Activity
Every line of the following records that includes "SCALE" should be copied.
Provided records START
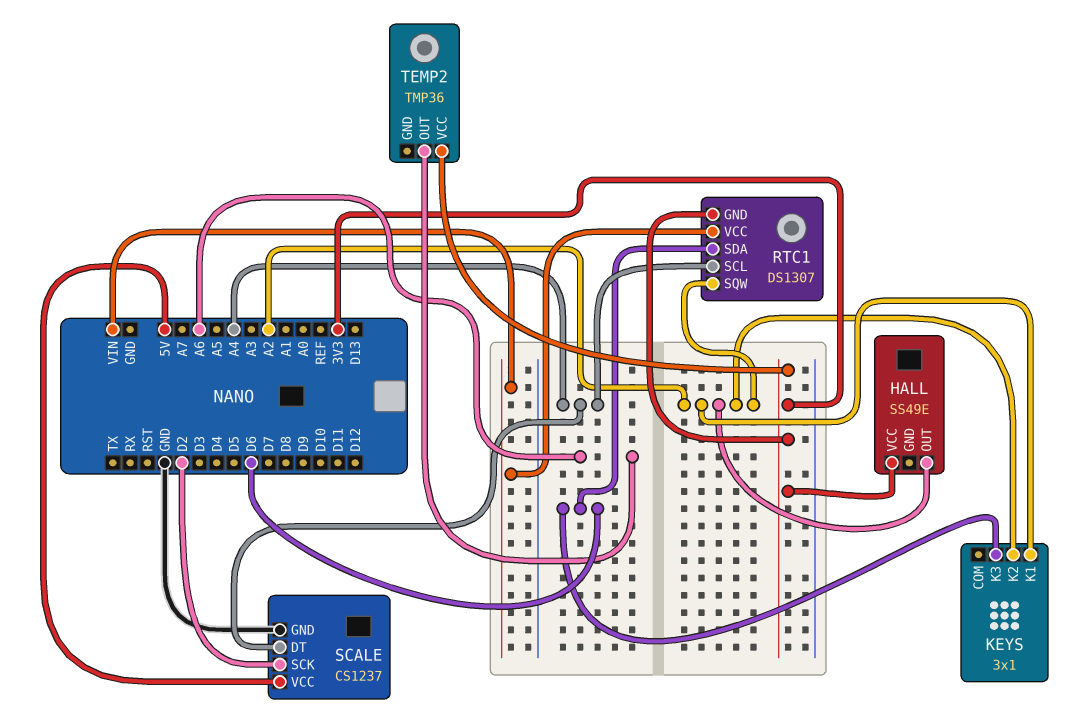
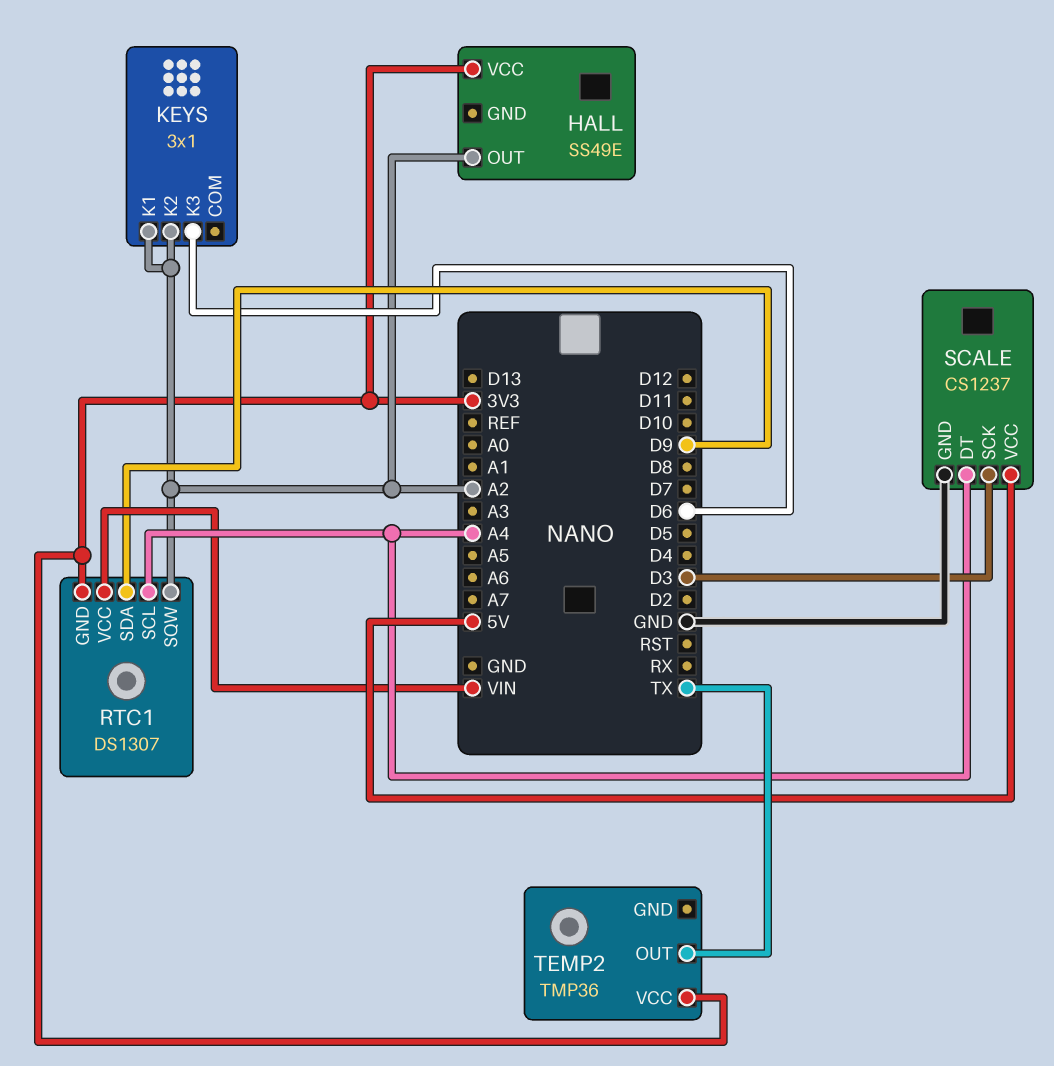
RTC1 pin SDA: D6 -> D9
SCALE pin SCK: D2 -> D3
TEMP2 pin OUT: A6 -> TX

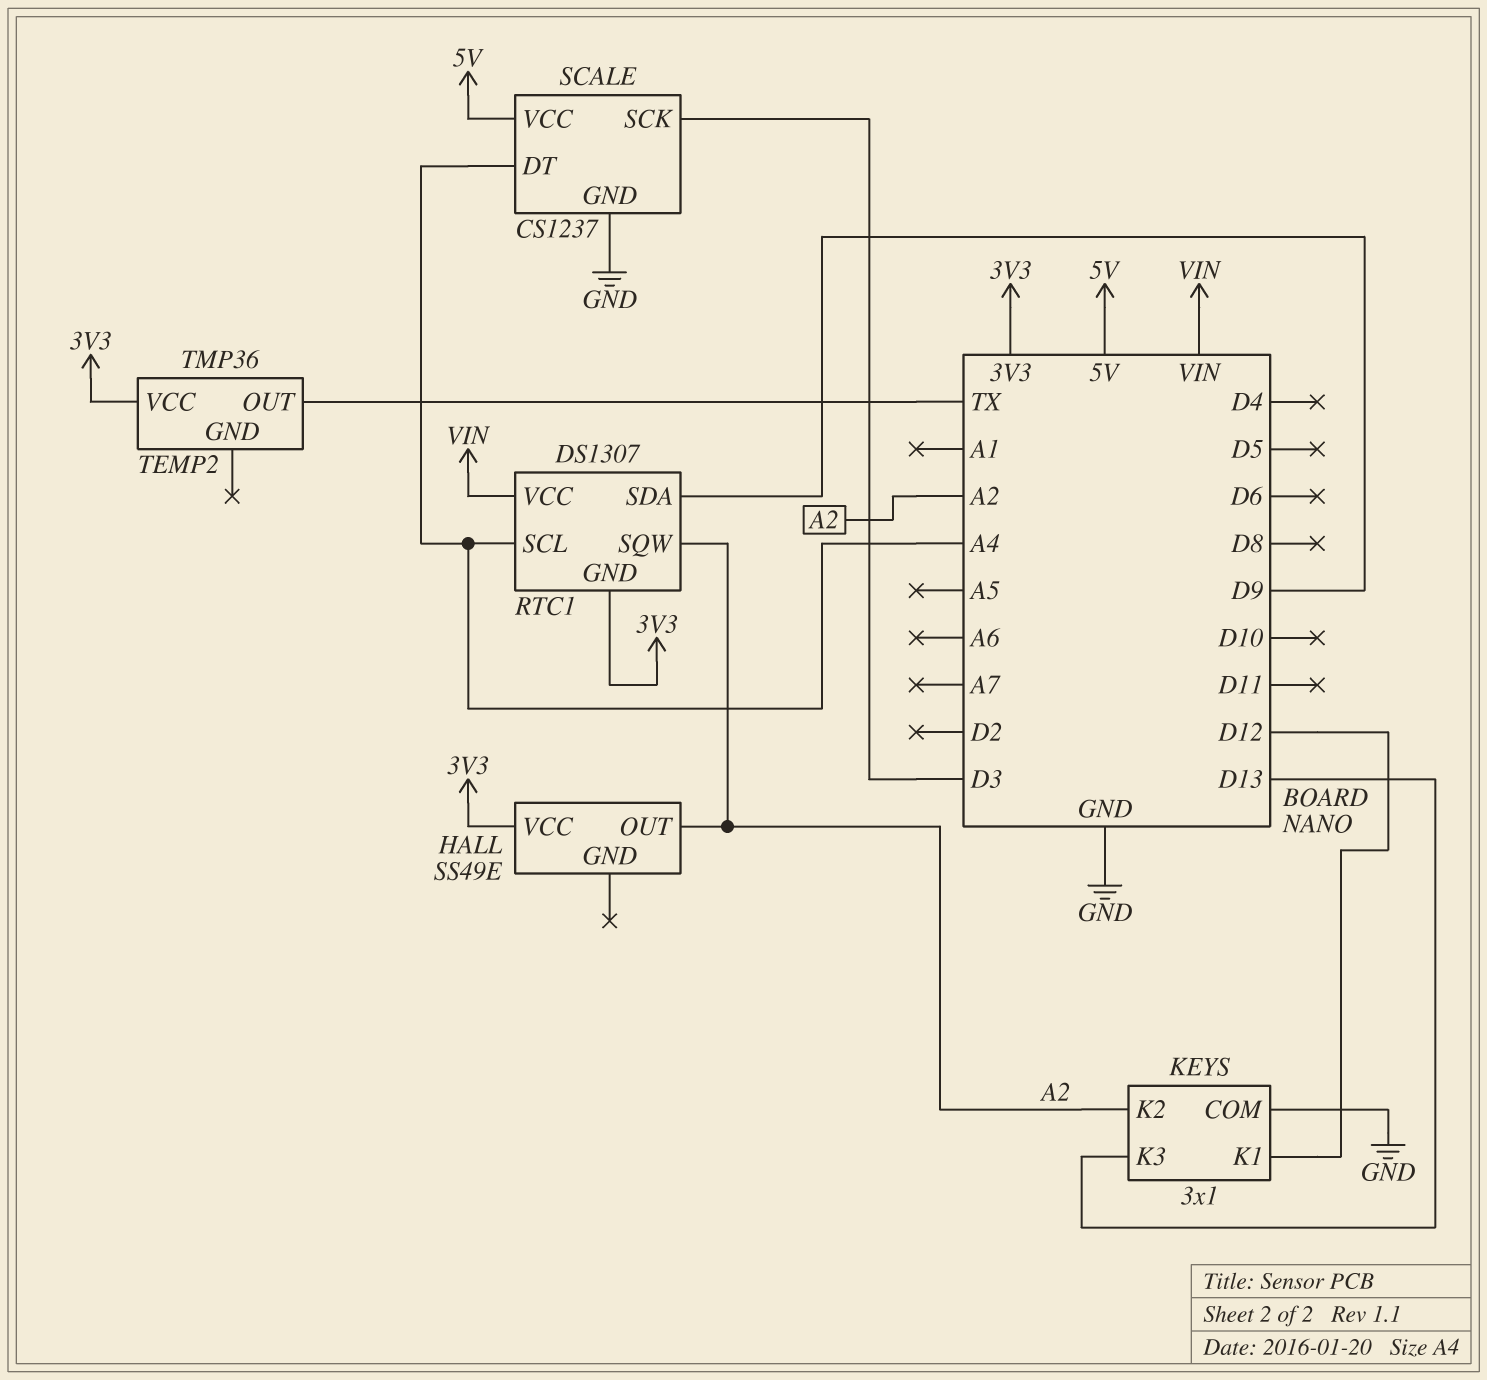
KEYS pin COM: none -> GND
KEYS pin K1: A2 -> D12
KEYS pin K3: D6 -> D13

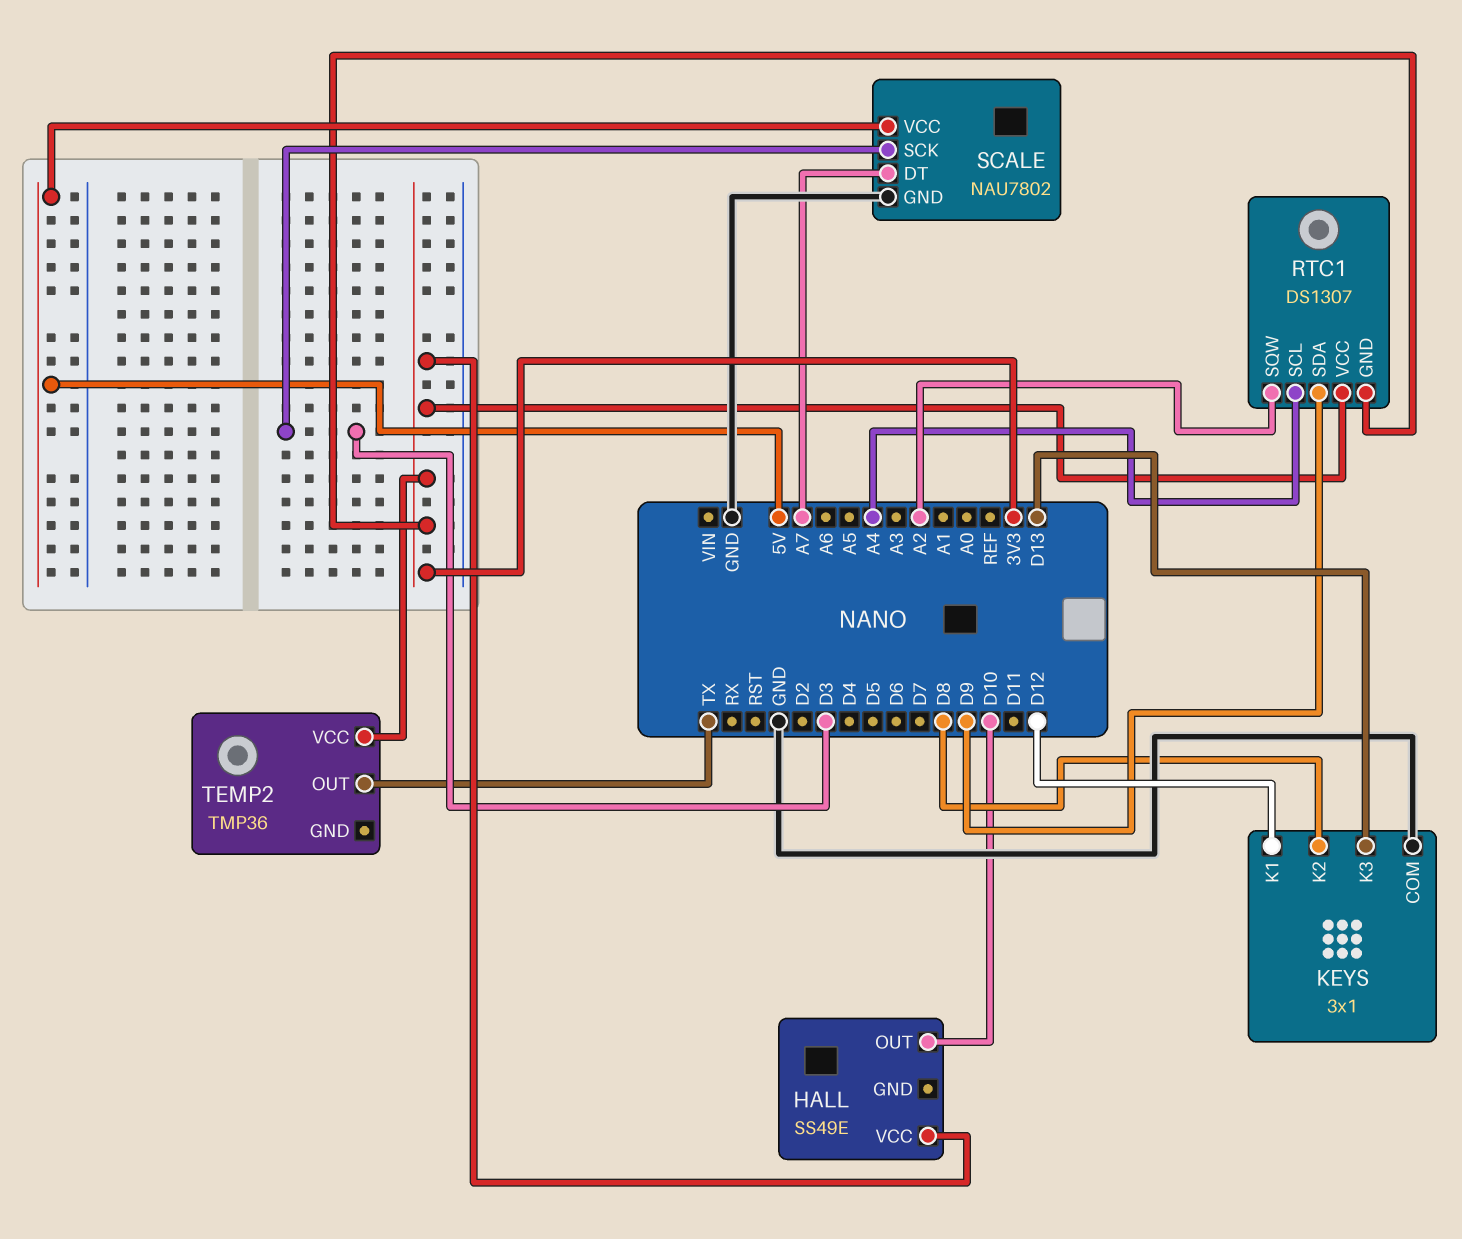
HALL pin OUT: A2 -> D10
KEYS pin K2: A2 -> D8
RTC1 pin VCC: VIN -> 3V3
SCALE: CS1237 -> NAU7802
SCALE pin DT: A4 -> A7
Provided records END
Exercise output
SCALE pin SCK: D2 -> D3
SCALE: CS1237 -> NAU7802
SCALE pin DT: A4 -> A7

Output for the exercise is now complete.